* **Activity**
What you return must match the records below character for character, except that no picture appears.

Data for this task: Begin

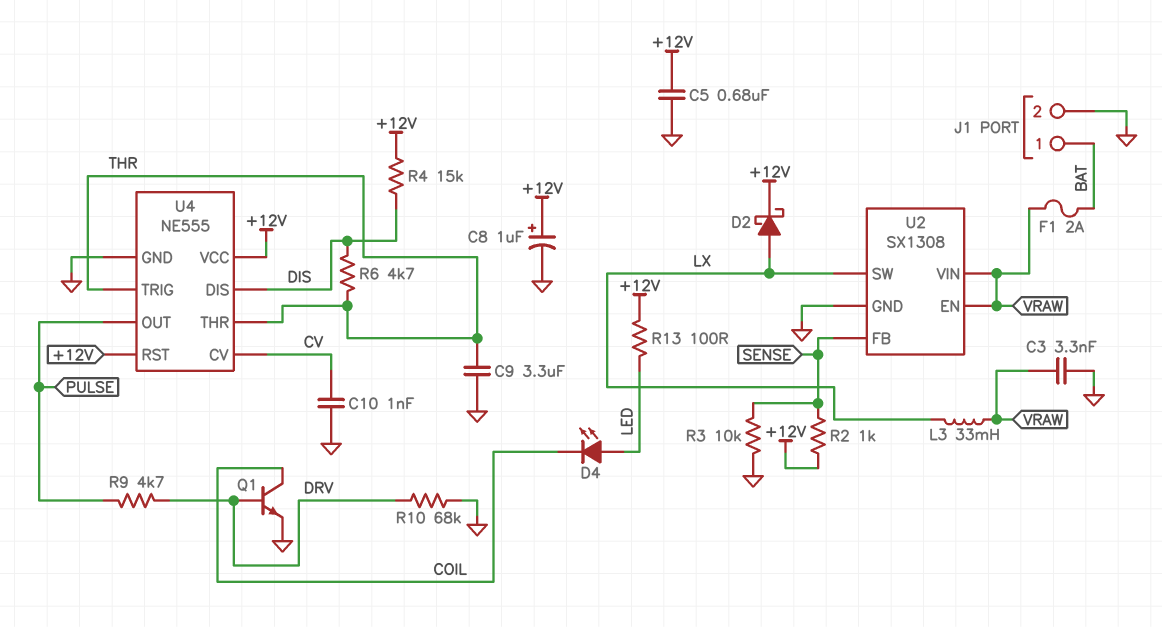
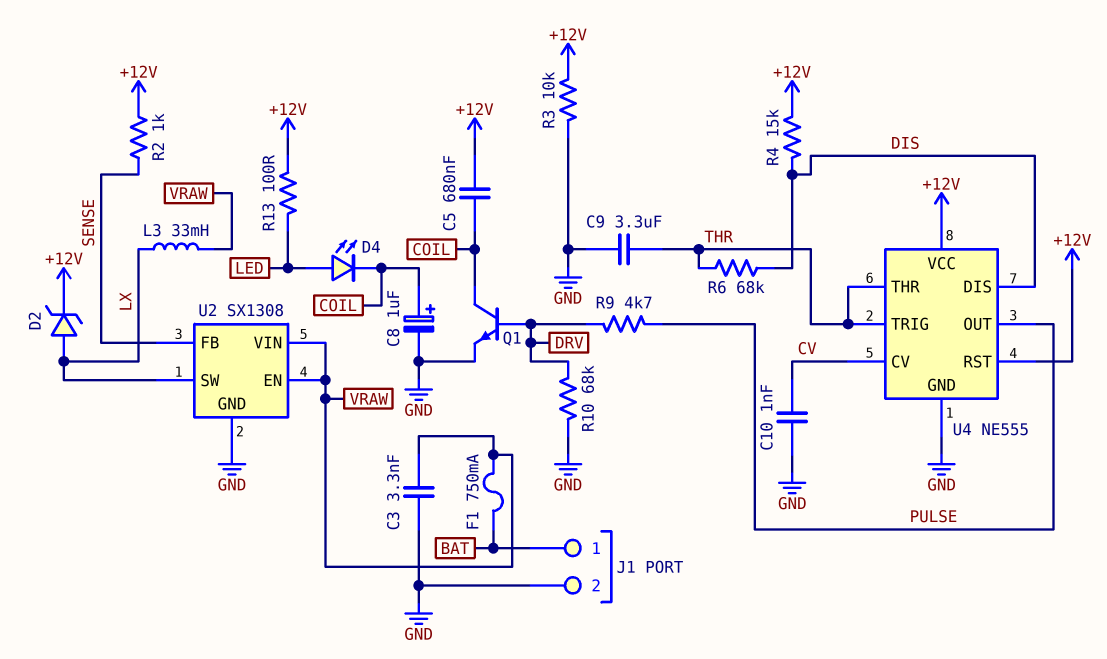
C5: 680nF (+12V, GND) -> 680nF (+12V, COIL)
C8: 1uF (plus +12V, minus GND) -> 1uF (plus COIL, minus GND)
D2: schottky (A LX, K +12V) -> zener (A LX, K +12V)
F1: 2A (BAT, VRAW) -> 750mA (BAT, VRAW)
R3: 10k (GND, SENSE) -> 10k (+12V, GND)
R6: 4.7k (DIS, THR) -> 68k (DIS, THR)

Data for this task: End

* **Completed exercise**
C5: 680nF (+12V, GND) -> 680nF (+12V, COIL)
C8: 1uF (plus +12V, minus GND) -> 1uF (plus COIL, minus GND)
D2: schottky (A LX, K +12V) -> zener (A LX, K +12V)
F1: 2A (BAT, VRAW) -> 750mA (BAT, VRAW)
R3: 10k (GND, SENSE) -> 10k (+12V, GND)
R6: 4.7k (DIS, THR) -> 68k (DIS, THR)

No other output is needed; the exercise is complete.